== EXERCISE BRIEF ==
Take the line containing "none -> cyan plate D11:E11 level 1" and every line after it in the data below, and print them exactly as given, with nothing else.

== TASK INPUTS ==
- - - - - - -
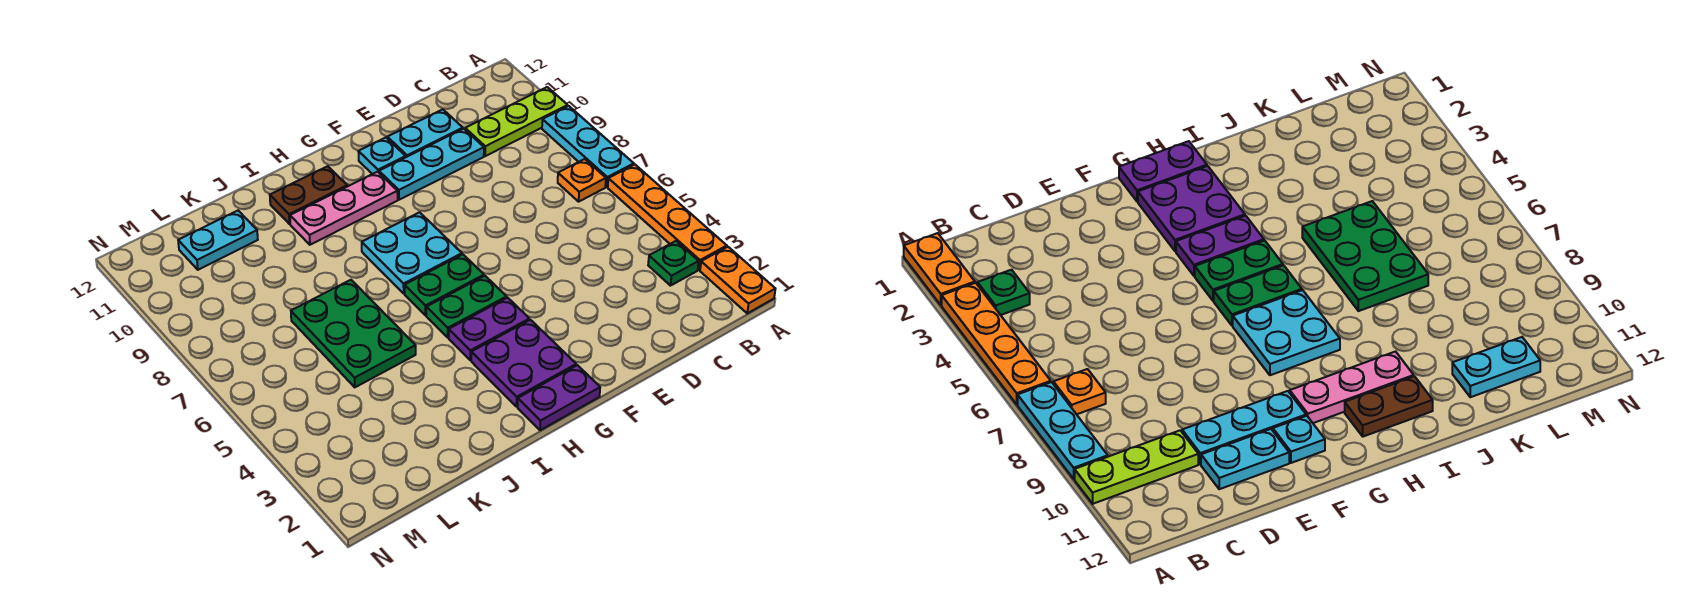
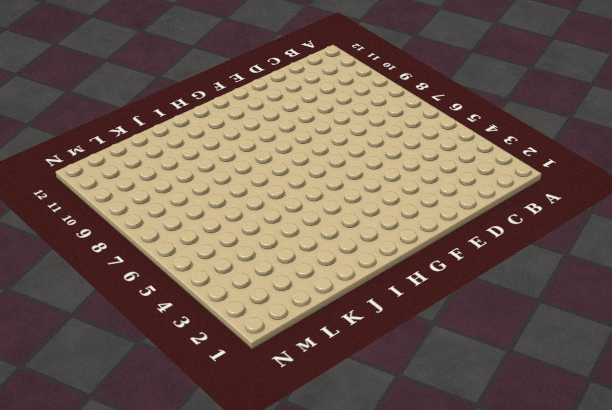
none -> orange plate A1:A2 level 1
none -> orange plate A3:A6 level 1
none -> cyan plate A7:A9 level 1

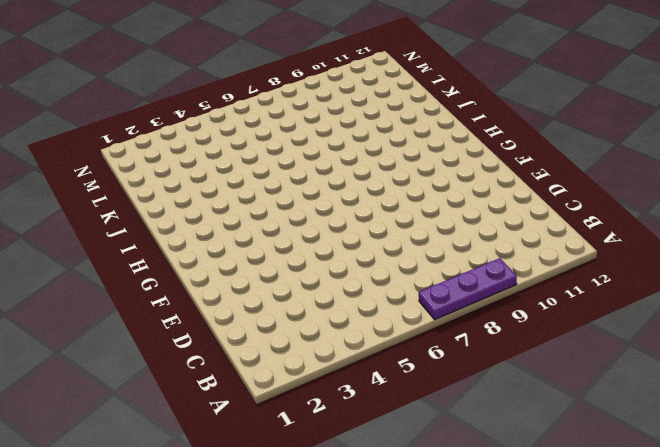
purple plate A7:A9 level 1 -> cyan plate A7:A9 level 1
none -> orange plate A1:A2 level 1
none -> orange plate A3:A6 level 1
none -> lime plate A10:C10 level 1

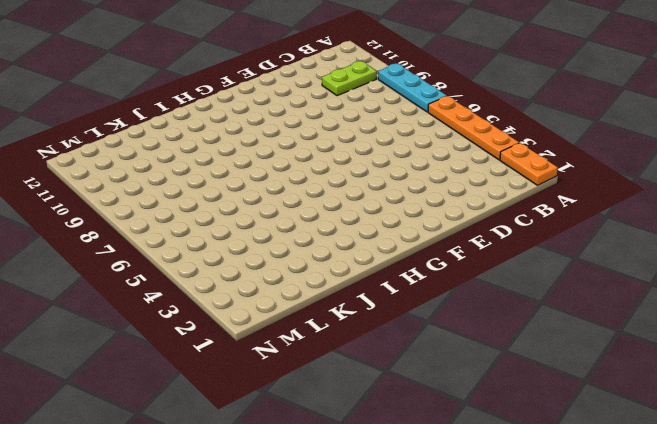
lime plate B10:C10 level 1 -> lime plate A10:C10 level 1
none -> green plate B3 level 1
none -> orange plate B7 level 1
none -> cyan plate D10:F10 level 1

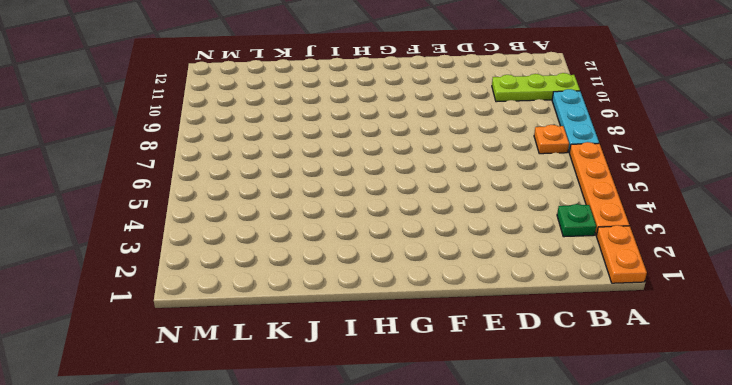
none -> cyan plate D10:F10 level 1
none -> cyan plate D11:E11 level 1
none -> cyan plate F11 level 1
- - - - - - -
== ANSWER TO THIS TASK ==
none -> cyan plate D11:E11 level 1
none -> cyan plate F11 level 1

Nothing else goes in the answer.